Edit difference data

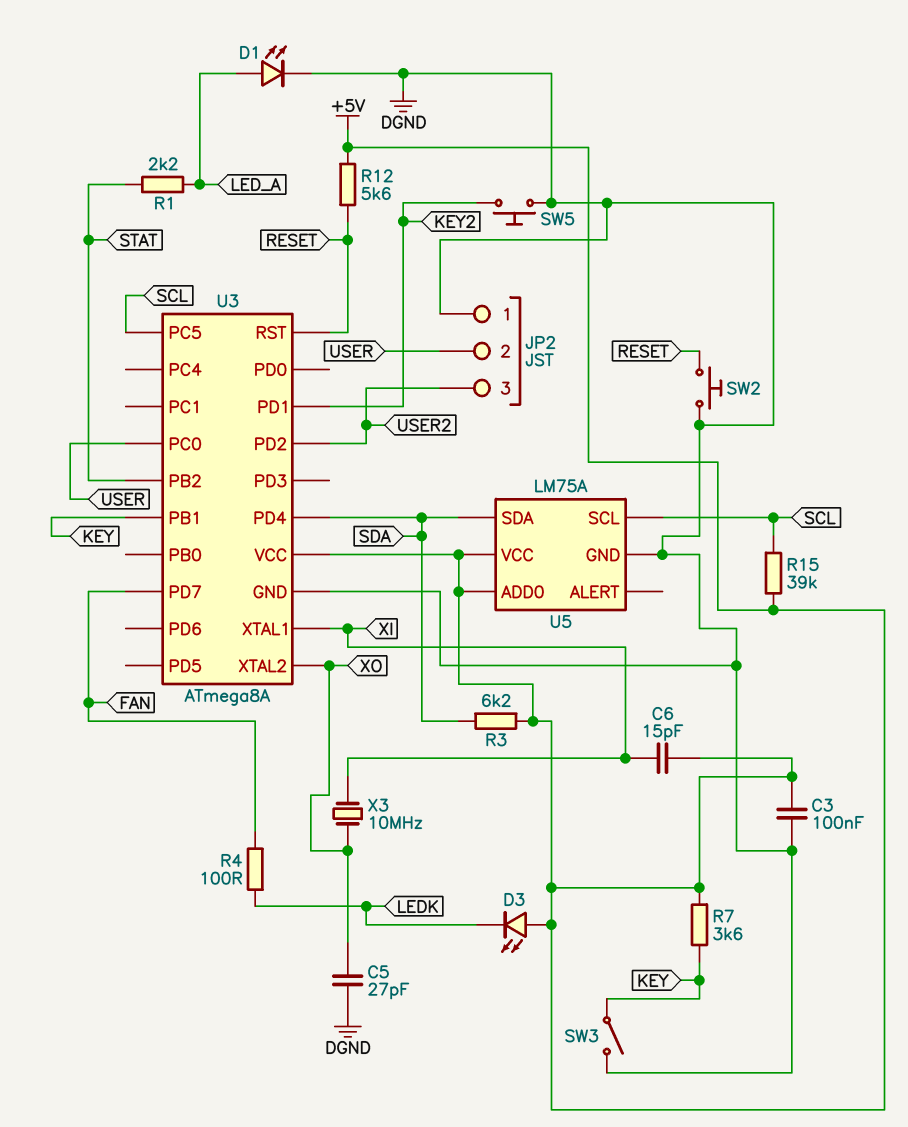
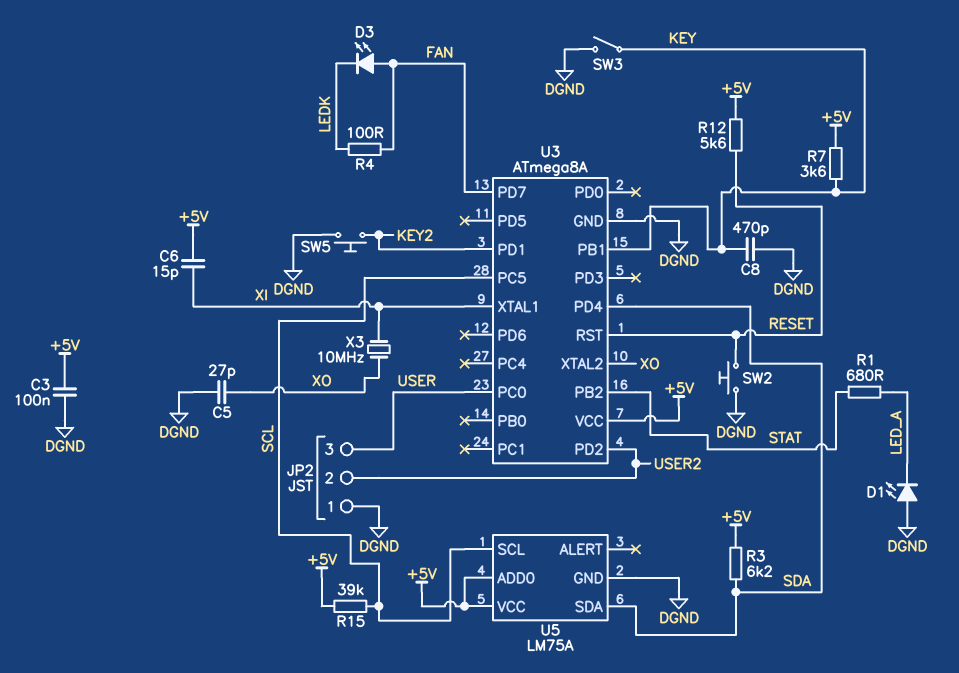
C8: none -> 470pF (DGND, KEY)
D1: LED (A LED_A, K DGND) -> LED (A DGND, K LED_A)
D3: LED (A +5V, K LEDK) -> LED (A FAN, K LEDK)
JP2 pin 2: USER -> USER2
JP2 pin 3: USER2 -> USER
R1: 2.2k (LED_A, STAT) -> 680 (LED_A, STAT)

Directions for this task: With the line containing "JP2 pin 3: USER2 -> USER" as the first and the last line above as the final one, copy those lines exactly and no others.

Result of this exercise:
JP2 pin 3: USER2 -> USER
R1: 2.2k (LED_A, STAT) -> 680 (LED_A, STAT)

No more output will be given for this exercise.